#### How to complete this task
The span to repeat in the listing below runs from the line containing "FAN: D4184 -> IRF520" to the line containing "JOY1 pin VRX: 10 -> A2", inclusive. Repeat it exactly, and only it.

+ + +

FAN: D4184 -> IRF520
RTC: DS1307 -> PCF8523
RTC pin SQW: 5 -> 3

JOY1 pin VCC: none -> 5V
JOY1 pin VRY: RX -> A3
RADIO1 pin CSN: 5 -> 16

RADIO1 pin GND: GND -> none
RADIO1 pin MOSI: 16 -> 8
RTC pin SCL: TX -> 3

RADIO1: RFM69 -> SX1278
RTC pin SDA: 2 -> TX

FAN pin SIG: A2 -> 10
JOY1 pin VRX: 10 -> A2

+ + +

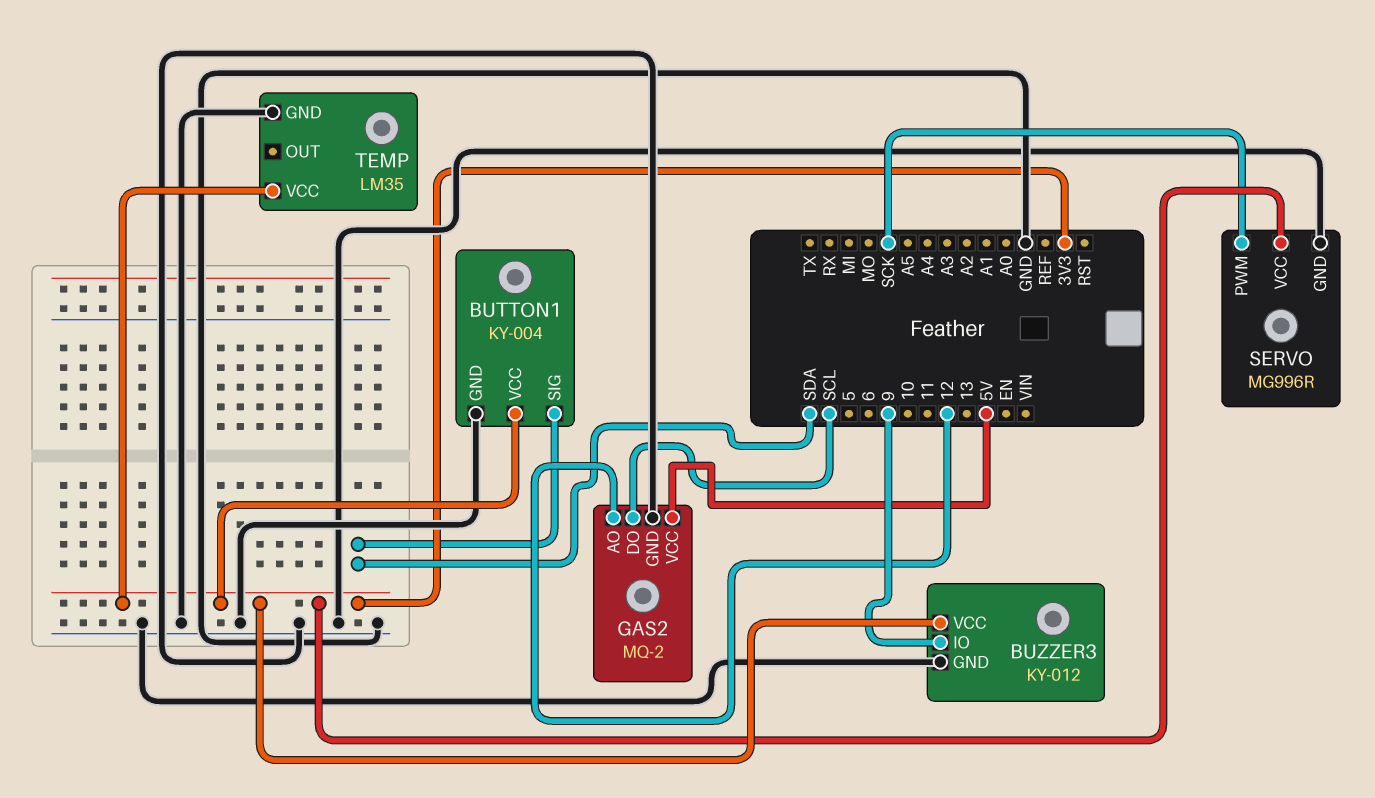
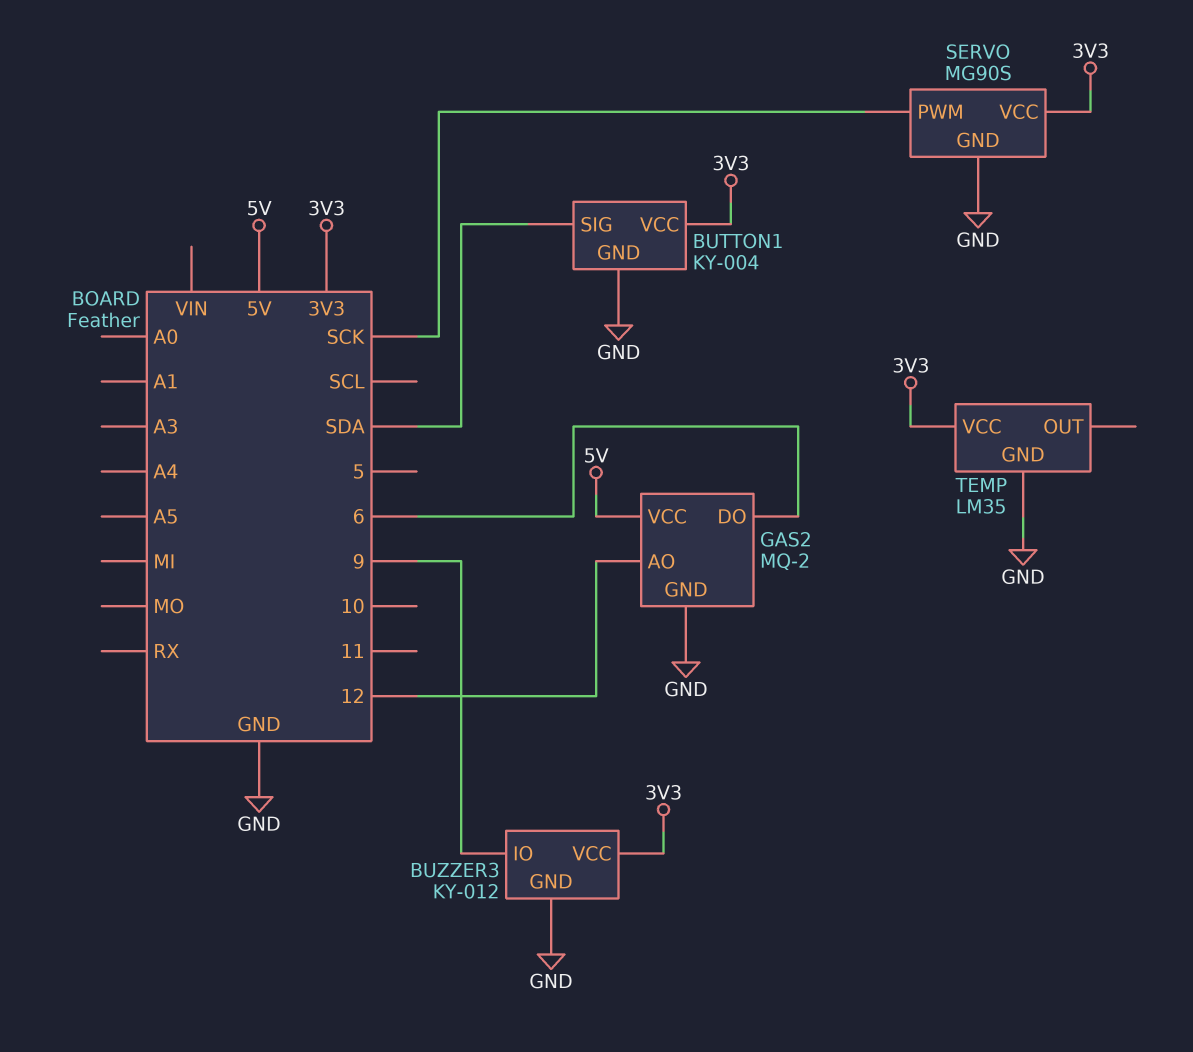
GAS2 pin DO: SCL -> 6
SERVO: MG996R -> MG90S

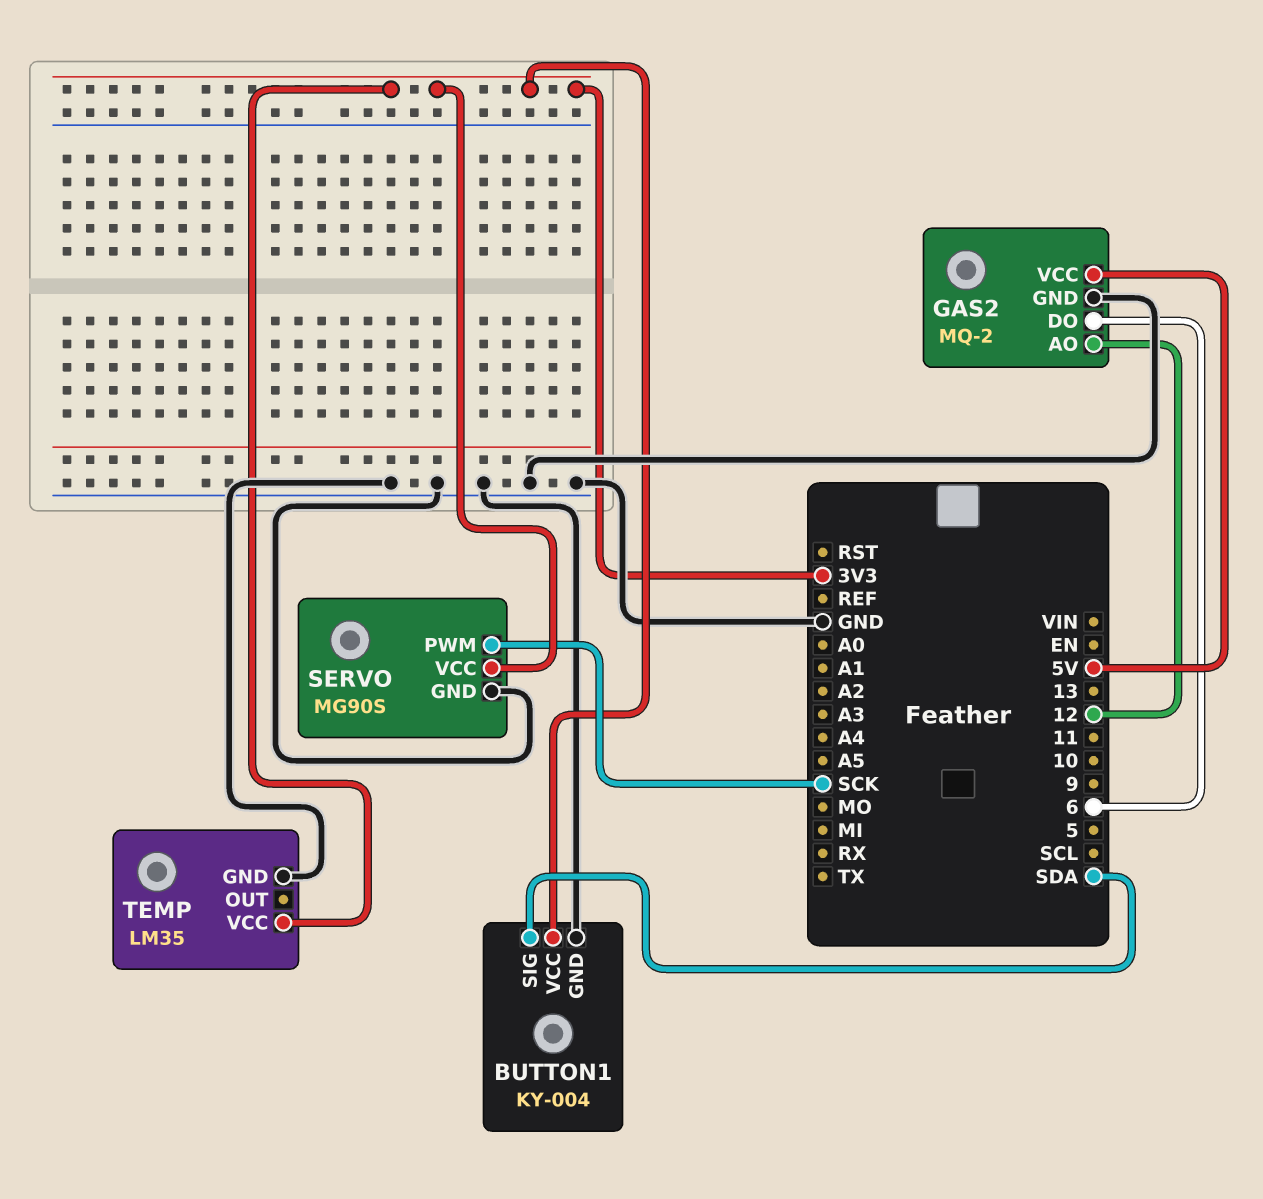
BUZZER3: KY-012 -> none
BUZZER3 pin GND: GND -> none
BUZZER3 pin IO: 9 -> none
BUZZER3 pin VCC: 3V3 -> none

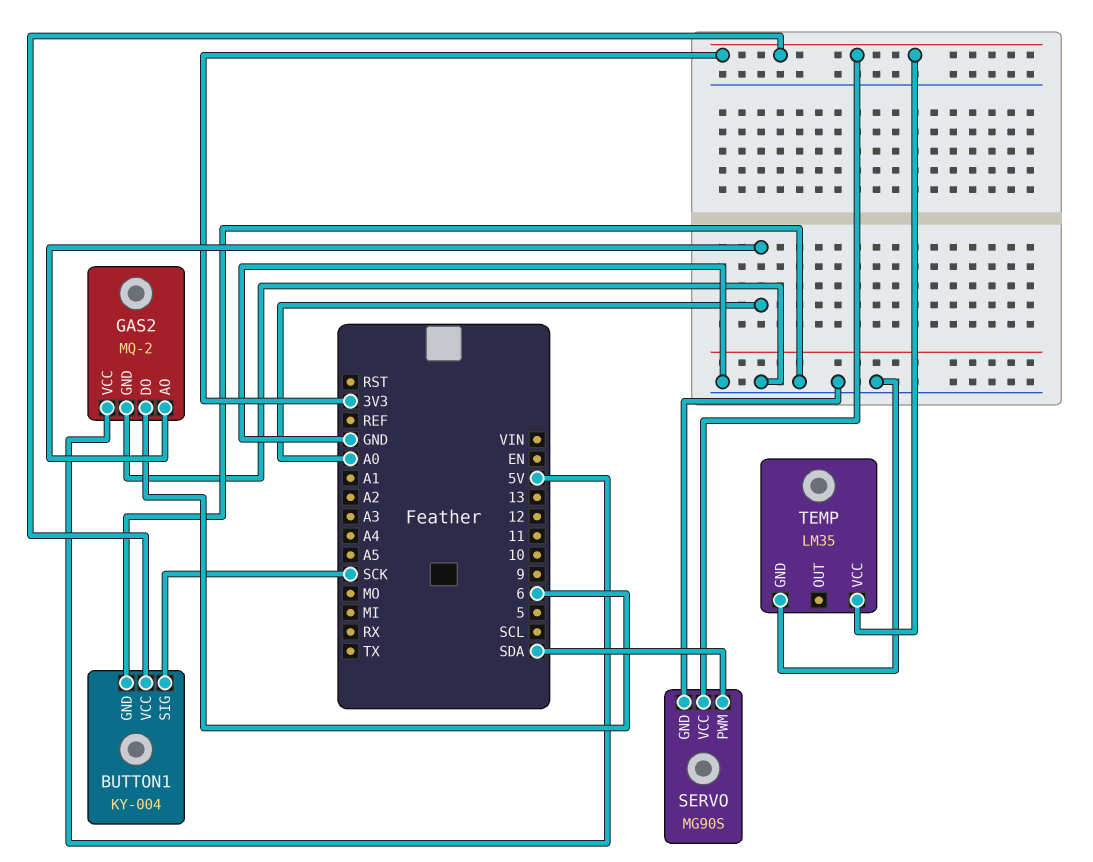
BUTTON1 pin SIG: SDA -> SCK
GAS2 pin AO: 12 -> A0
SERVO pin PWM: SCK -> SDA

+ + +

#### Exercise solution
FAN: D4184 -> IRF520
RTC: DS1307 -> PCF8523
RTC pin SQW: 5 -> 3

JOY1 pin VCC: none -> 5V
JOY1 pin VRY: RX -> A3
RADIO1 pin CSN: 5 -> 16

RADIO1 pin GND: GND -> none
RADIO1 pin MOSI: 16 -> 8
RTC pin SCL: TX -> 3

RADIO1: RFM69 -> SX1278
RTC pin SDA: 2 -> TX

FAN pin SIG: A2 -> 10
JOY1 pin VRX: 10 -> A2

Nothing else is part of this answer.